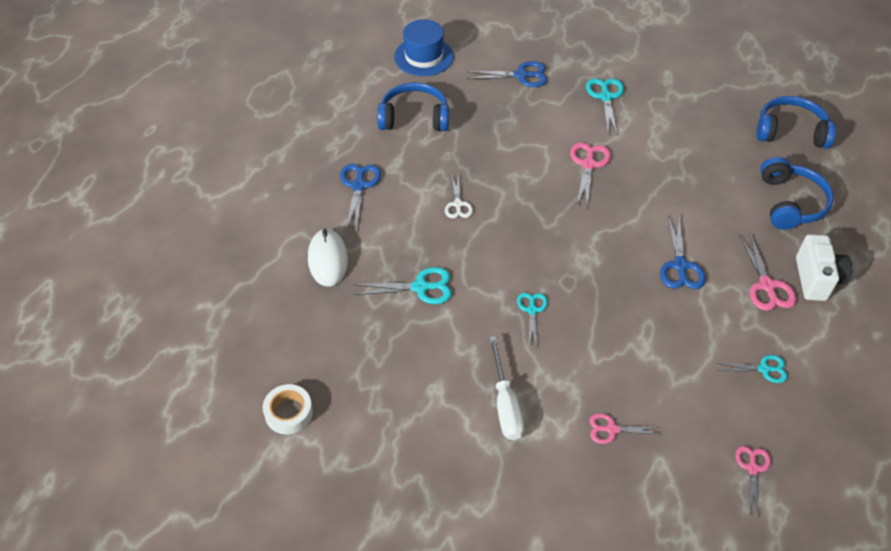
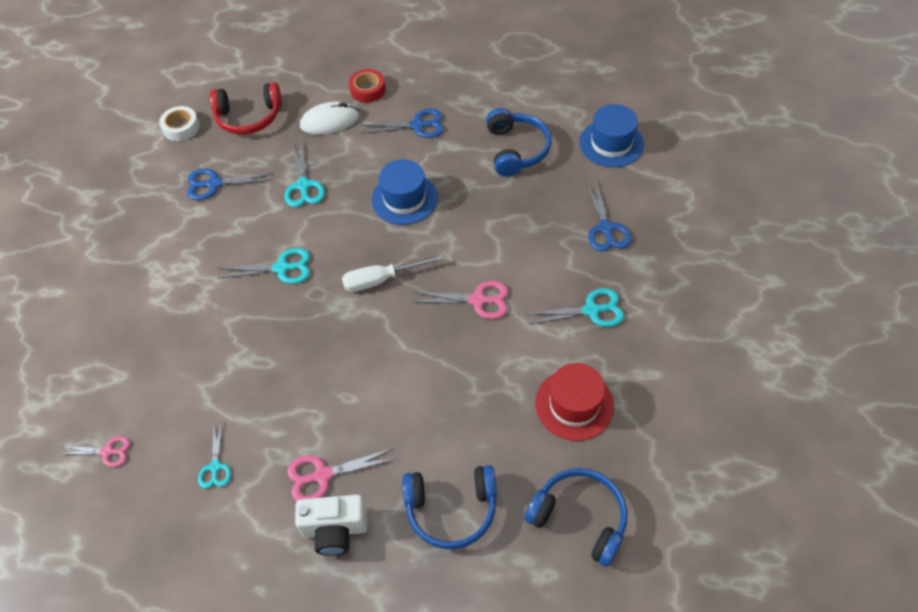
camera: 85 degrees right, 5 degrees up
(289, 223) = (367, 90): none -> red tape
(294, 338) = (249, 117): none -> red headphones
(458, 204) = (404, 198): white scissors -> blue hat
(505, 404) = (183, 259): white screwdriver -> white screwdriver (381, 280)
(532, 310) = (282, 268): turquoise scissors -> turquoise scissors, size x1.50
(611, 429) = (155, 337): pink scissors -> none
(680, 266) = (344, 390): blue scissors -> blue scissors (214, 184)
(694, 120) = (574, 404): none -> red hat
(790, 132) = (579, 518): blue headphones -> blue headphones turned 60 degrees counterclockwise

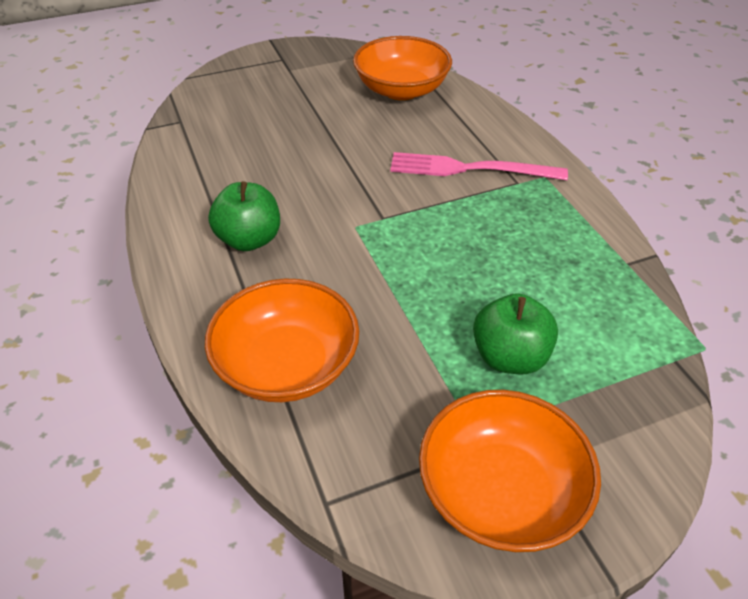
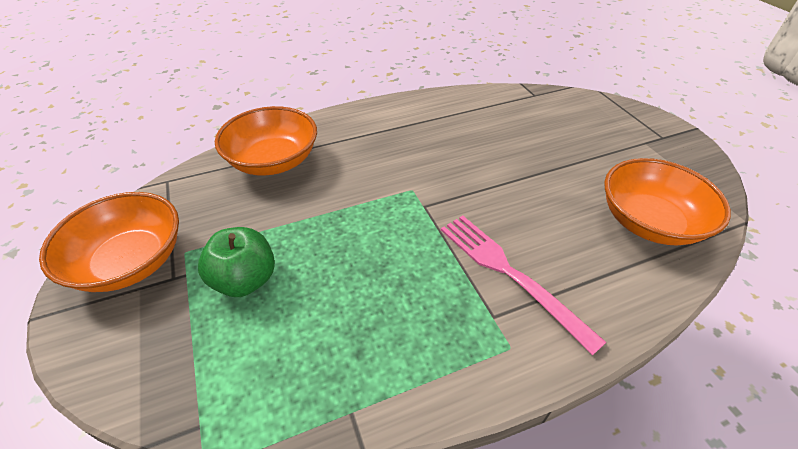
camera: 90 degrees right, 0 degrees up
(249, 240) = (395, 137): green apple -> none
(470, 169) = (510, 274): pink fork -> pink fork turned 45 degrees counterclockwise

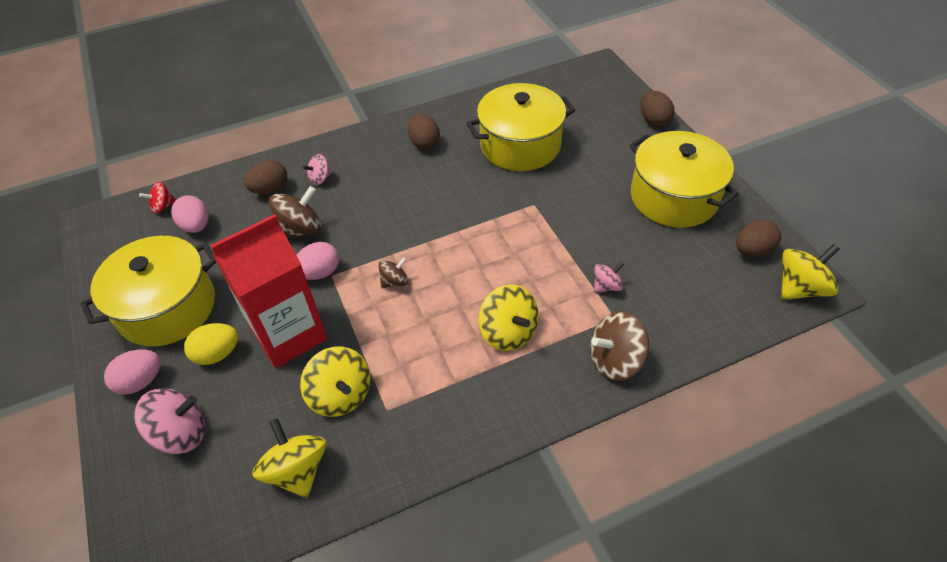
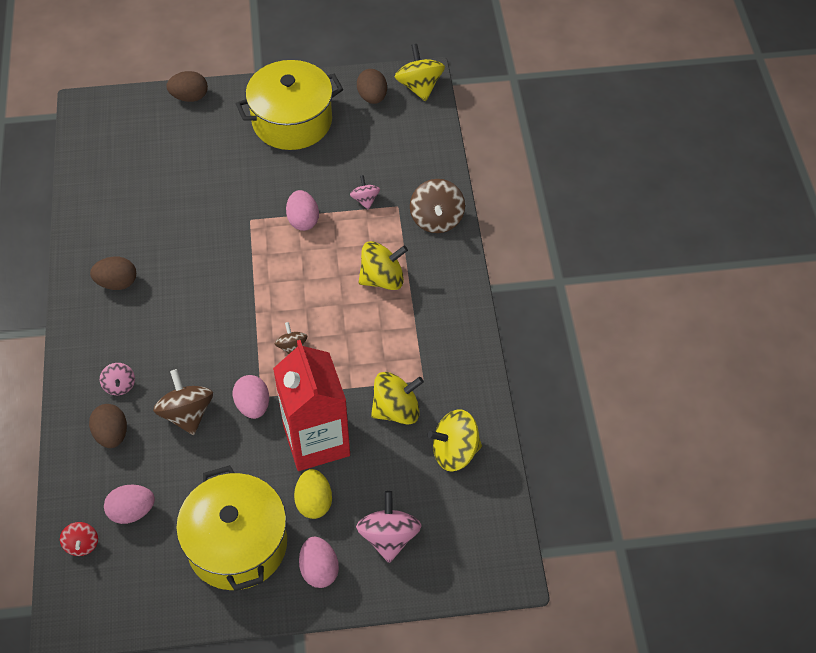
camera: 75 degrees left, 5 degrees up
(520, 145) = (165, 206): yellow pot -> none
(553, 243) = (303, 220): none -> pink egg

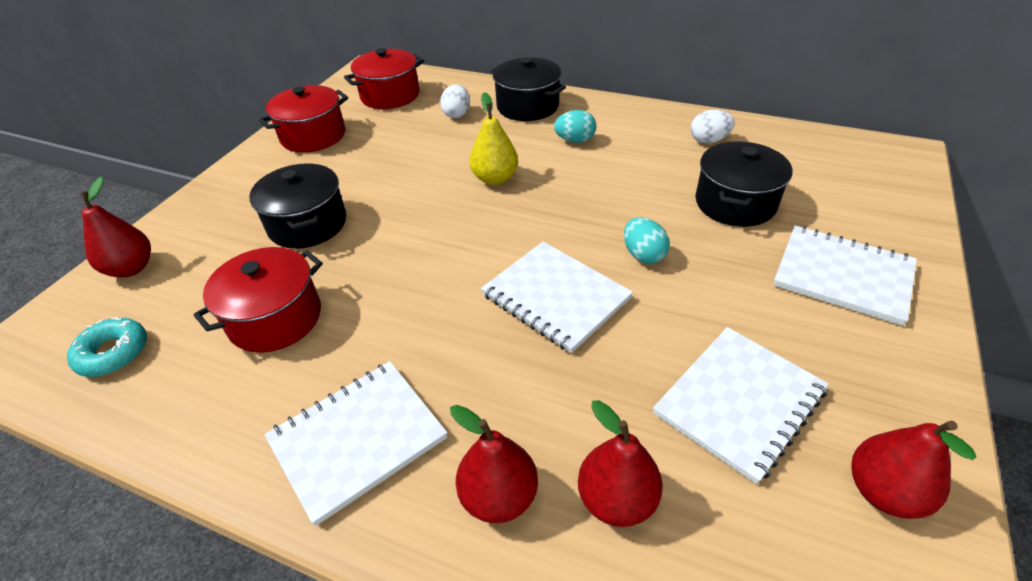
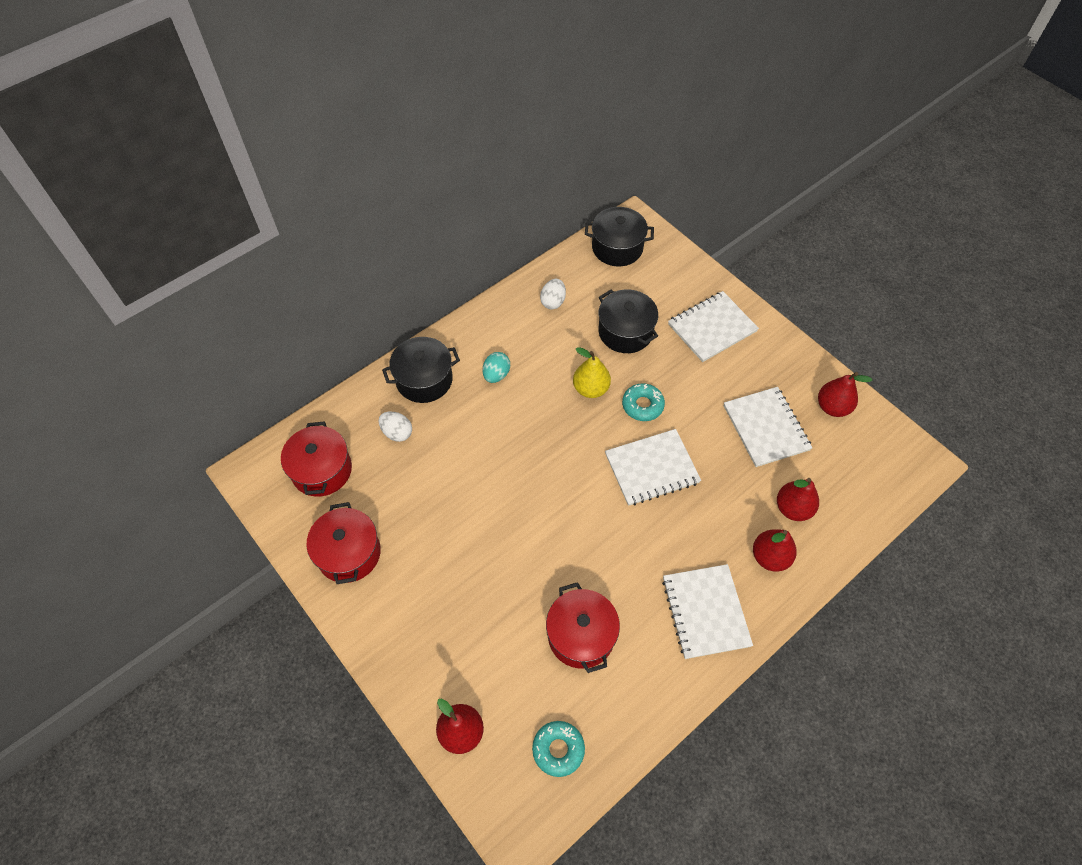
camera: 65 degrees left, 15 degrees up
(307, 224) = (484, 590): black pot -> black pot (617, 247)
(495, 179) = (510, 446): yellow pear -> yellow pear (591, 389)
(643, 255) = (642, 405): turquoise egg -> turquoise donut

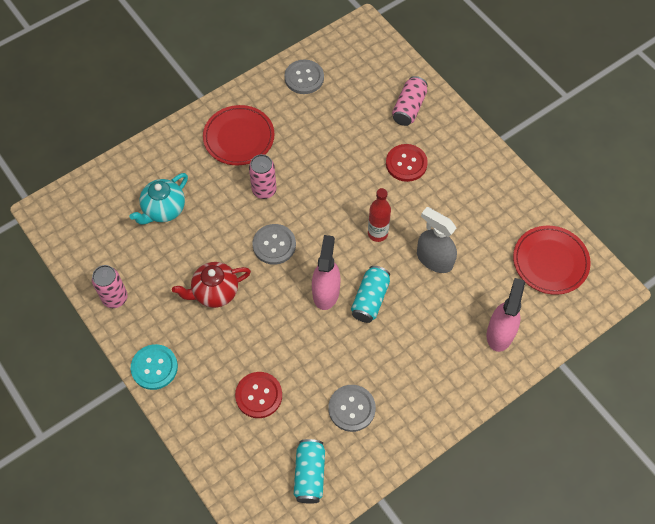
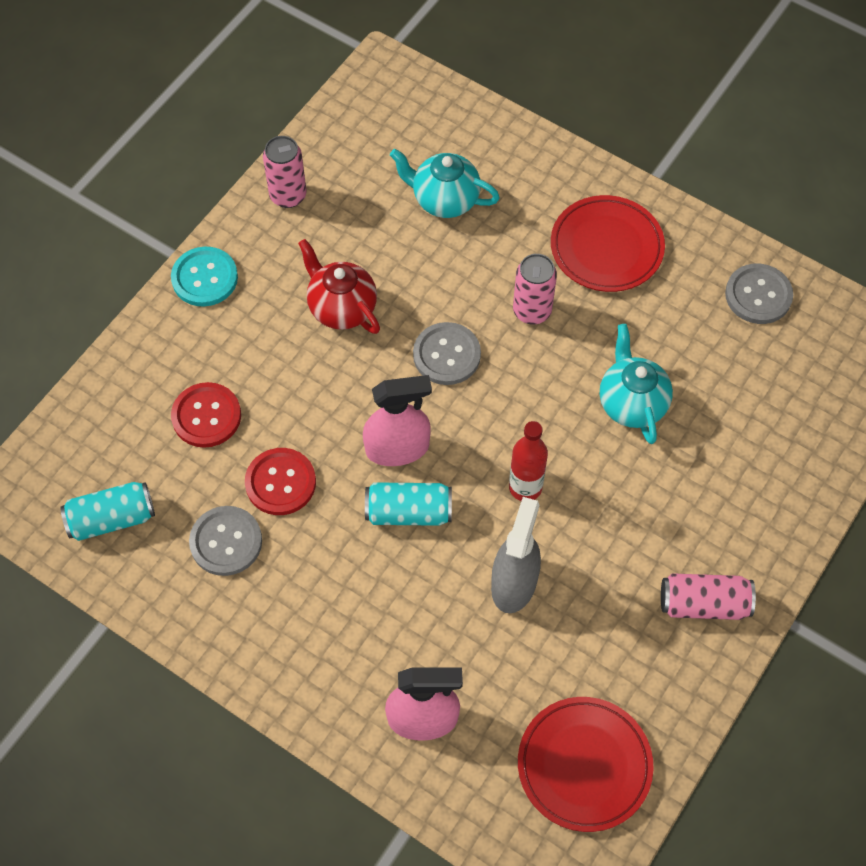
camera: 70 degrees right, 0 degrees up
(346, 162) = (631, 403): none -> turquoise teapot
(406, 163) = (670, 490): red button -> red button (280, 482)
(409, 108) = (779, 462): pink can -> pink can (703, 603)

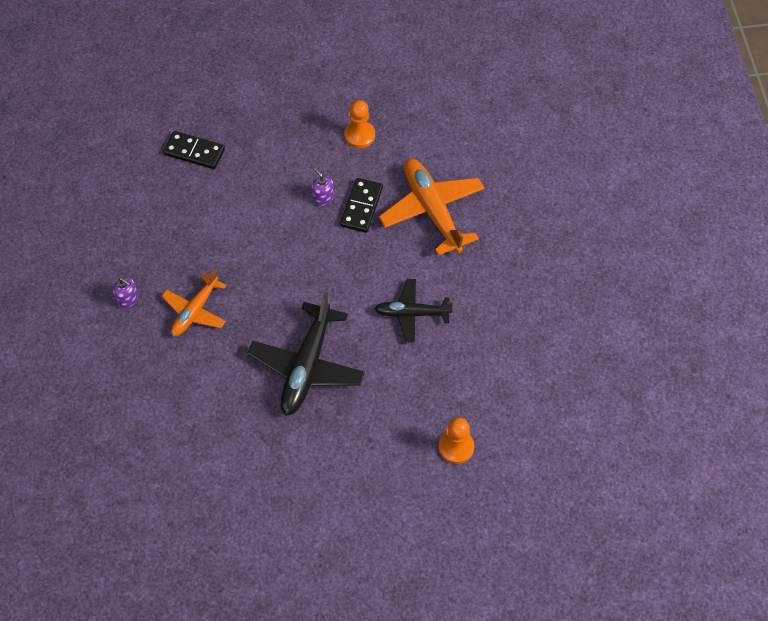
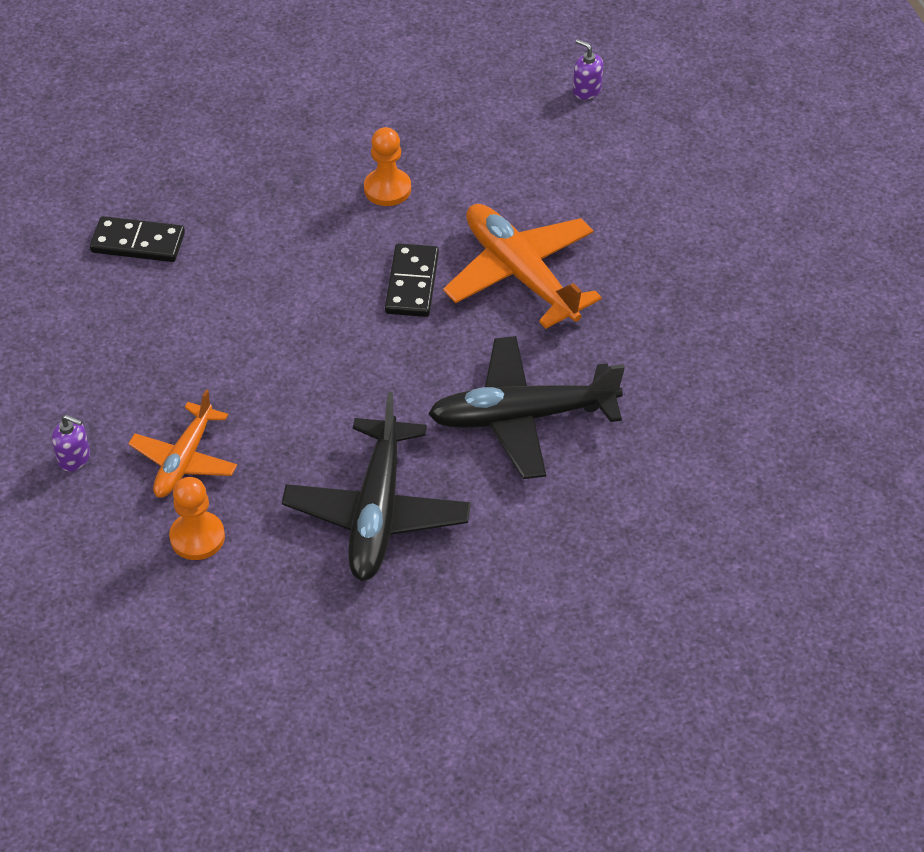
camera: 10 degrees left, 10 degrees down
(323, 197) = (350, 279): purple soap dispenser -> purple soap dispenser (586, 90)
(412, 313) = (522, 417): black plane -> black plane, size x1.62
(456, 447) = (633, 591): orange pawn -> orange pawn (197, 537)

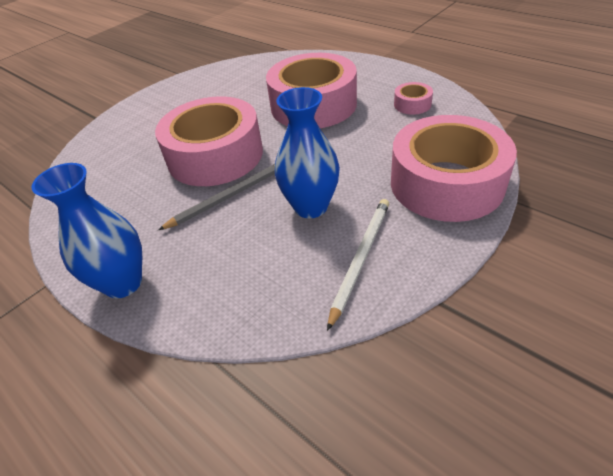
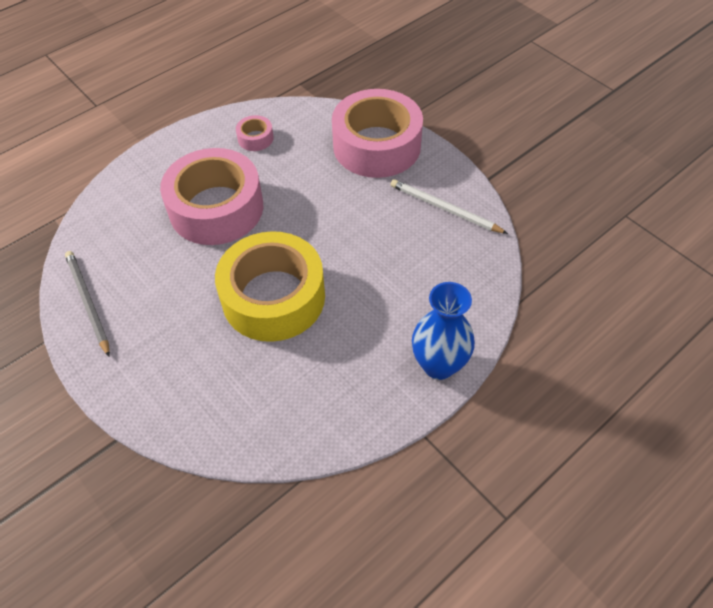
camera: 85 degrees left, 10 degrees up
(215, 155) = (273, 297): pink tape -> yellow tape
(230, 196) = (346, 286): grey pencil -> grey pencil (88, 302)
(311, 207) = (379, 230): blue vase -> none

.....

### Aim of the task:
Reading through the preceding records, tally each line that holds the word "counterclockwise" and give the tally by itself.

### Completed exercise:
2